#### TASK OBJECTIVE:
Below are the records. Reproduce the line that contains "LCD2 pin SDA: A5 -> A4" and every line after it to the end, exactly and alone.

Stored data entries
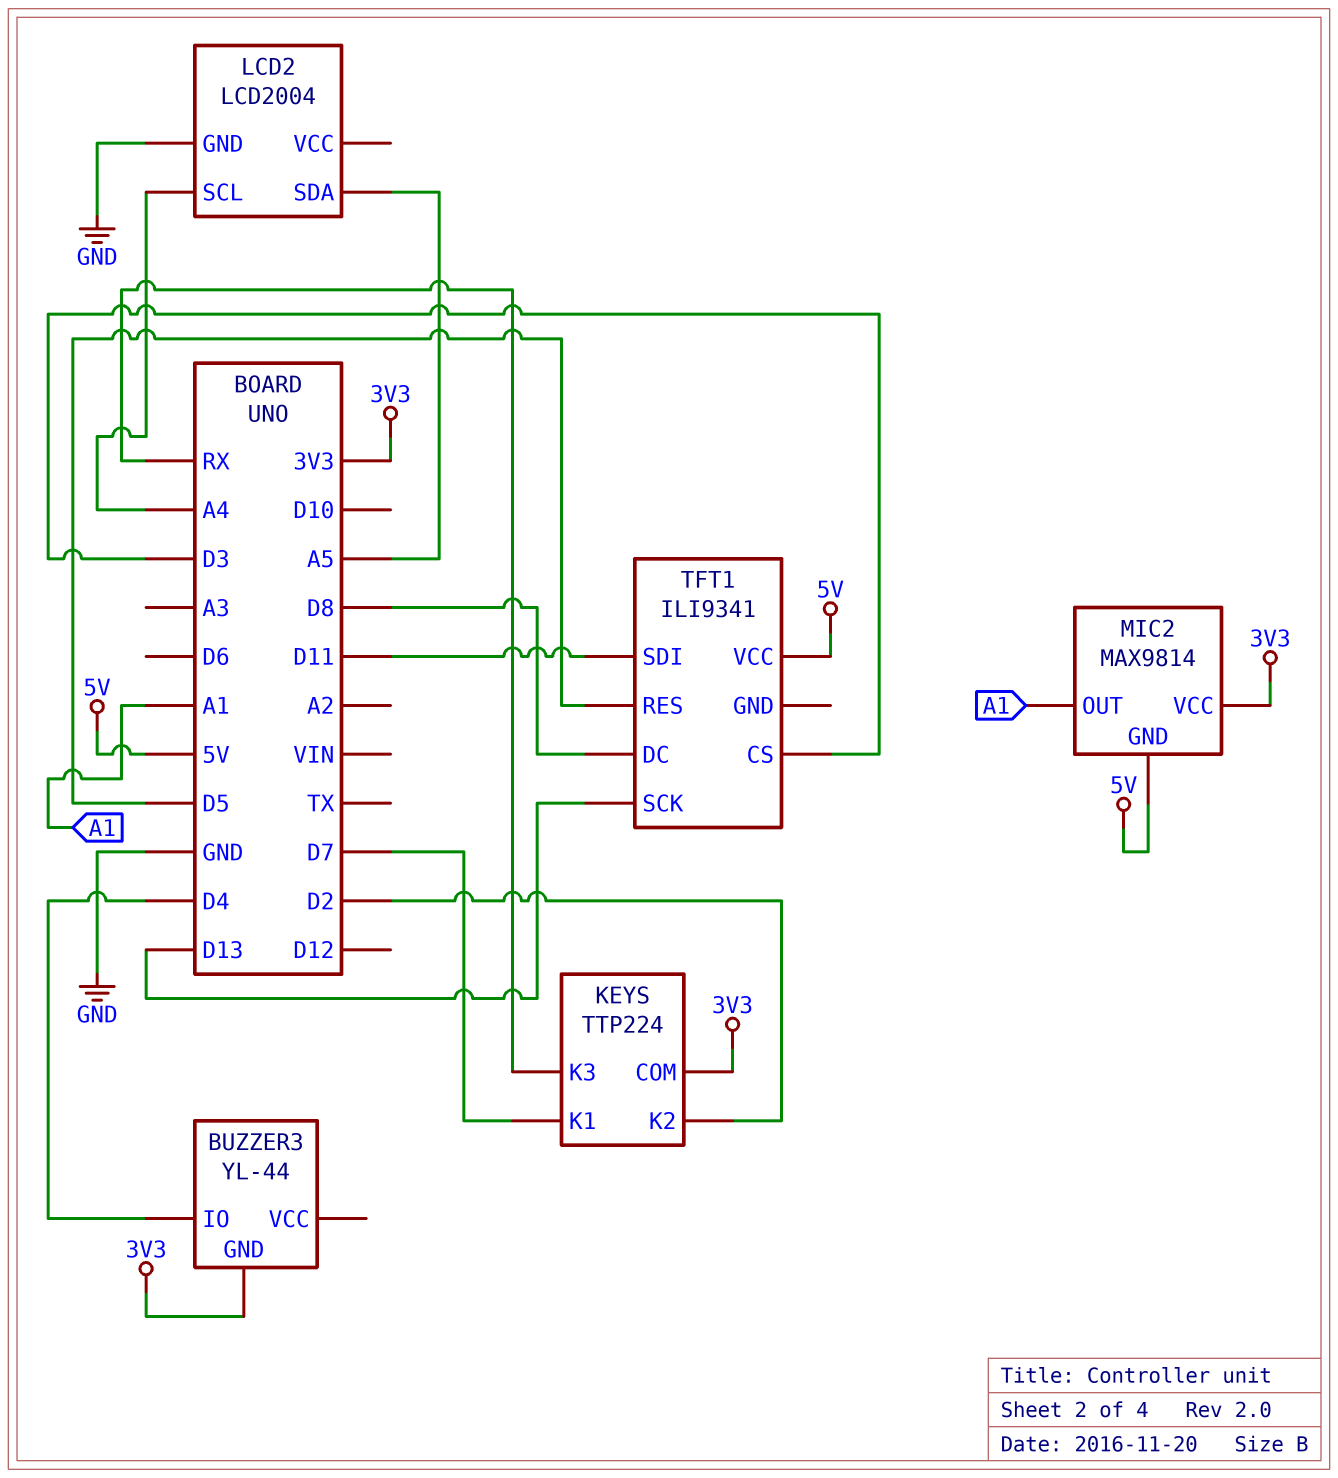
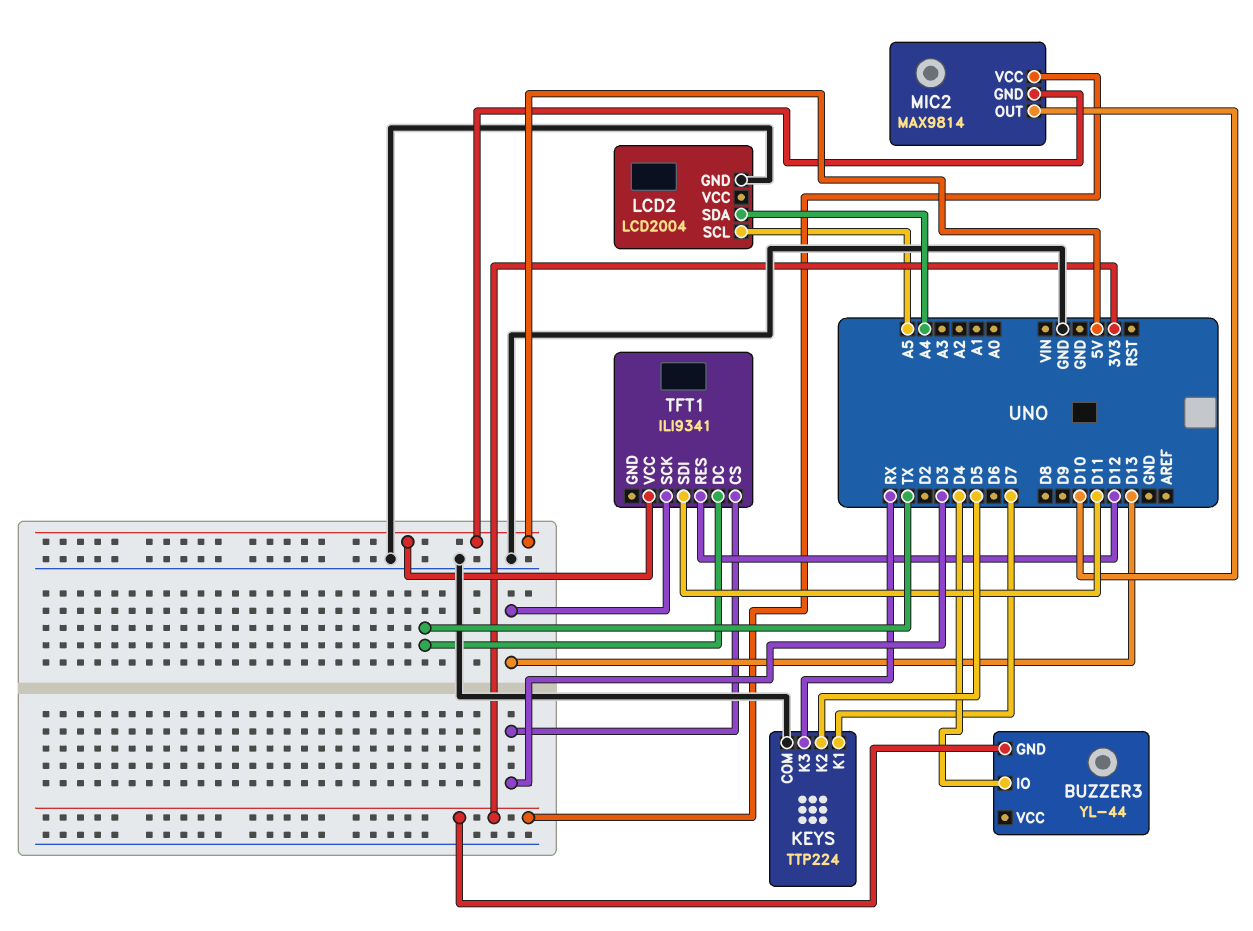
KEYS pin COM: 3V3 -> GND
KEYS pin K2: D2 -> D5
LCD2 pin SCL: A4 -> A5
LCD2 pin SDA: A5 -> A4
MIC2 pin OUT: A1 -> D10
TFT1 pin DC: D8 -> TX
TFT1 pin RES: D5 -> D12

#### RESULT:
LCD2 pin SDA: A5 -> A4
MIC2 pin OUT: A1 -> D10
TFT1 pin DC: D8 -> TX
TFT1 pin RES: D5 -> D12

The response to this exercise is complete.